* _Assignment_: Set down word for word the lines that begin the entries and run through the line containing "C10: 33uF (plus". Give nothing further.

Material for this exercise Block Start

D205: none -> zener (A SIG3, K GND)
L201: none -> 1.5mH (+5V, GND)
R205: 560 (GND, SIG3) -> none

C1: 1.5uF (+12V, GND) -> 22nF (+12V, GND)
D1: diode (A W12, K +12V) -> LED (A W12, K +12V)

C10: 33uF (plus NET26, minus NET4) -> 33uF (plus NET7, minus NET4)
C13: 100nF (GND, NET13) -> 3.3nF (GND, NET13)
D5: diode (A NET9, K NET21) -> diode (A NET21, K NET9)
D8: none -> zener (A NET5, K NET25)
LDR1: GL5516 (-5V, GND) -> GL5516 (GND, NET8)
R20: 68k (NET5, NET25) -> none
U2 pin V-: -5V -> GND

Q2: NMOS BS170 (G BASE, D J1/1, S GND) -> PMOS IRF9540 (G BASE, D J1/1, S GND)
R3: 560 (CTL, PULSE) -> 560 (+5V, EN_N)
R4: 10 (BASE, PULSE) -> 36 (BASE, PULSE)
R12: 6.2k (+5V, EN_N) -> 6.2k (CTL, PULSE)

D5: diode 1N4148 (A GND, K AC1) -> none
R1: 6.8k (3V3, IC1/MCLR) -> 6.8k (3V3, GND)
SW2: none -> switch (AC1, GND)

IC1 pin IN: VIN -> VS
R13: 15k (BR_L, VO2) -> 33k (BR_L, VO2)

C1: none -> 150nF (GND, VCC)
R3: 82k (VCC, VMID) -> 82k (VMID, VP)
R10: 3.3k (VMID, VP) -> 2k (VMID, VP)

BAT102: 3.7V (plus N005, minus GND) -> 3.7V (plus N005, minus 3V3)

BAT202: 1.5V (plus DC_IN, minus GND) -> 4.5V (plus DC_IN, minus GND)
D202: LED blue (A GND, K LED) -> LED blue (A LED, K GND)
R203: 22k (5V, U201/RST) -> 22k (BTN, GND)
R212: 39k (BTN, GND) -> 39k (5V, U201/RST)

Material for this exercise Block End

* _Output for this task_:
D205: none -> zener (A SIG3, K GND)
L201: none -> 1.5mH (+5V, GND)
R205: 560 (GND, SIG3) -> none

C1: 1.5uF (+12V, GND) -> 22nF (+12V, GND)
D1: diode (A W12, K +12V) -> LED (A W12, K +12V)

C10: 33uF (plus NET26, minus NET4) -> 33uF (plus NET7, minus NET4)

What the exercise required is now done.